Stored items
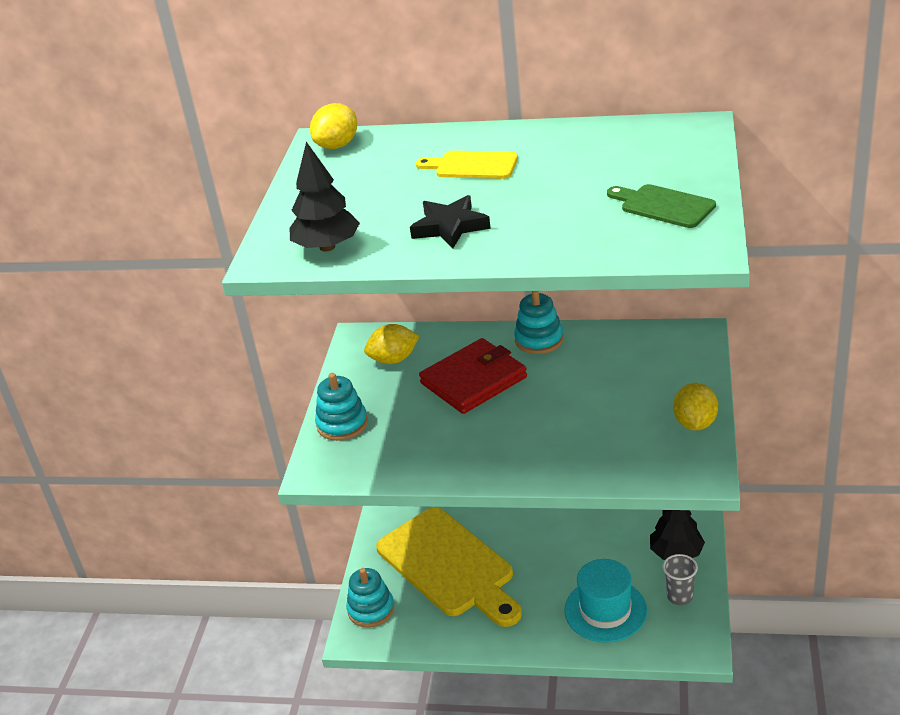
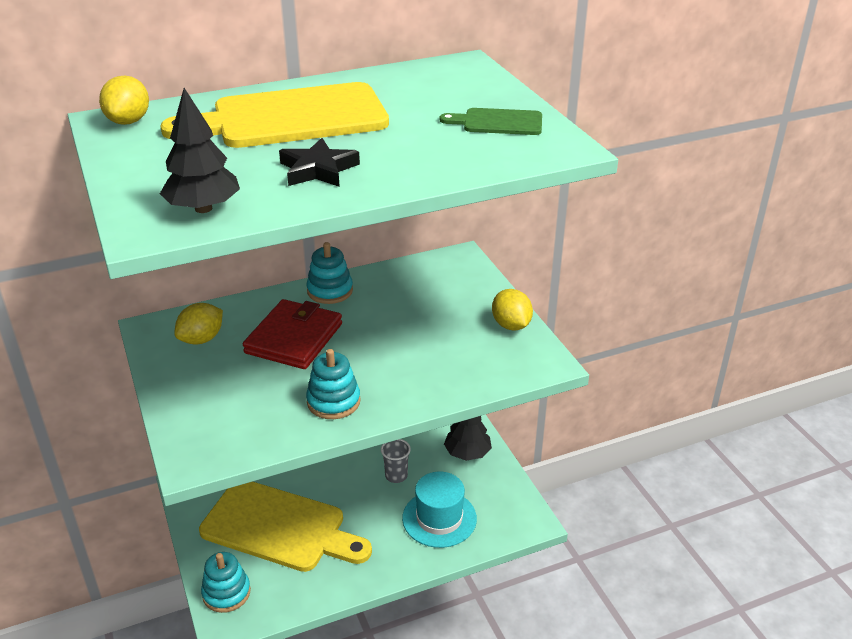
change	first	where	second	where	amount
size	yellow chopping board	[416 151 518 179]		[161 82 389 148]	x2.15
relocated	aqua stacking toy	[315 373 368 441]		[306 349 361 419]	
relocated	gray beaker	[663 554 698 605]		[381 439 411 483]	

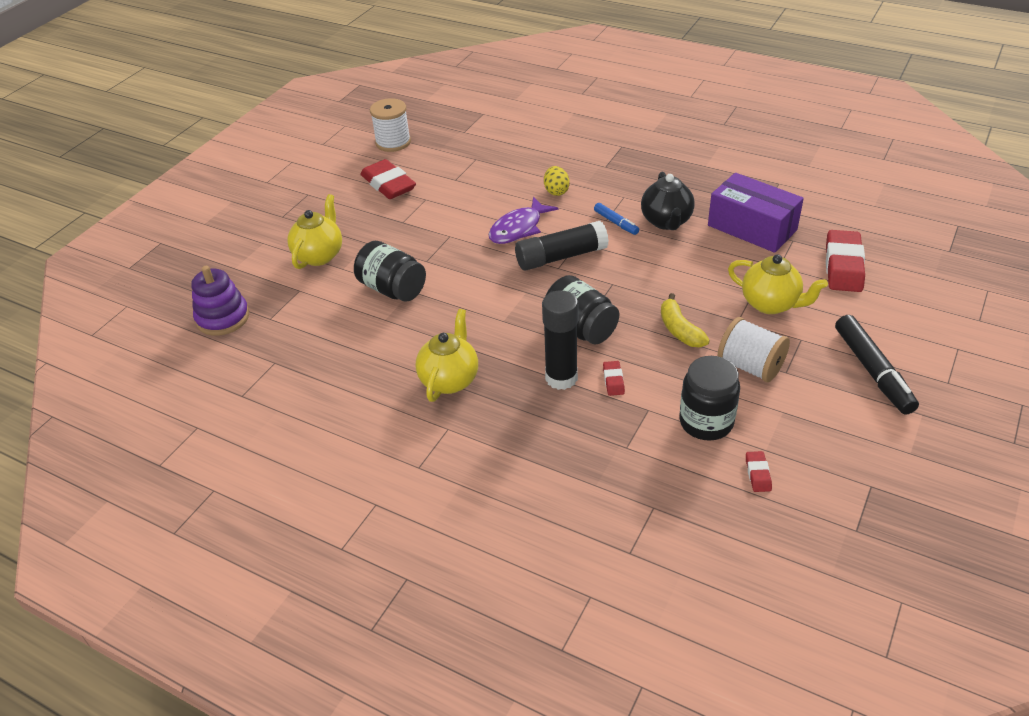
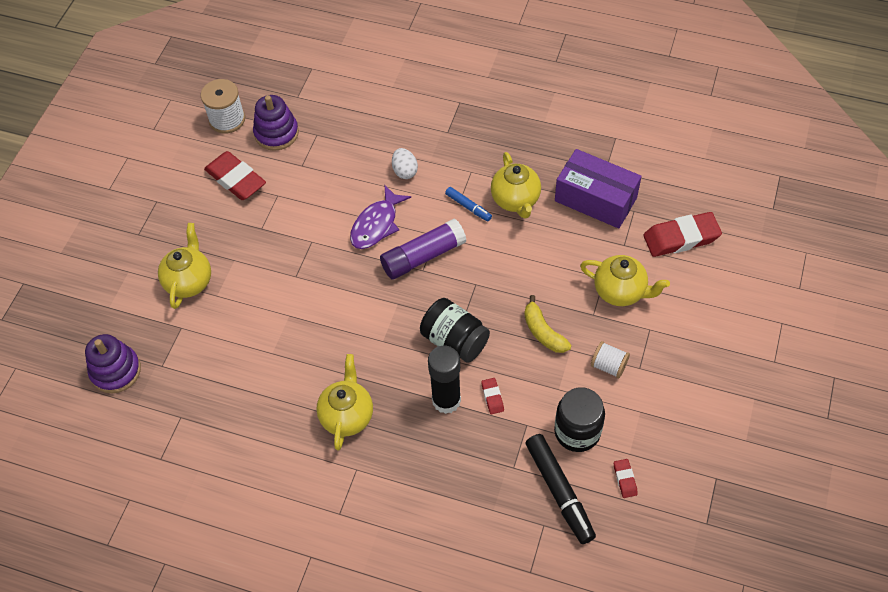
change	first	where	second	where	amount
appeared			purple stacking toy	[253 95 299 151]	
colour	black glue stick	[515 221 609 271]	purple glue stick	[380 219 466 279]	
colour	yellow egg	[544 166 570 196]	white egg	[392 148 418 179]	
colour	black china teapot	[641 172 695 230]	yellow china teapot	[491 152 541 219]	
relocated	black felt pen	[835 315 919 415]		[525 434 596 544]	
size	white spool	[718 317 790 382]		[591 341 630 378]	x0.65
spun	red eraser	[826 230 865 292]		[643 212 722 257]	75 degrees clockwise
missing	black jar	[354 241 426 302]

> ACTIVITY
Set down exactly, and only, the lines from the one containing "439 411 483]" through the last line of the entries. Pictures do not belong in the copy.

> COMPLETED EXERCISE
relocated	gray beaker	[663 554 698 605]		[381 439 411 483]	

change	first	where	second	where	amount
appeared			purple stacking toy	[253 95 299 151]	
colour	black glue stick	[515 221 609 271]	purple glue stick	[380 219 466 279]	
colour	yellow egg	[544 166 570 196]	white egg	[392 148 418 179]	
colour	black china teapot	[641 172 695 230]	yellow china teapot	[491 152 541 219]	
relocated	black felt pen	[835 315 919 415]		[525 434 596 544]	
size	white spool	[718 317 790 382]		[591 341 630 378]	x0.65
spun	red eraser	[826 230 865 292]		[643 212 722 257]	75 degrees clockwise
missing	black jar	[354 241 426 302]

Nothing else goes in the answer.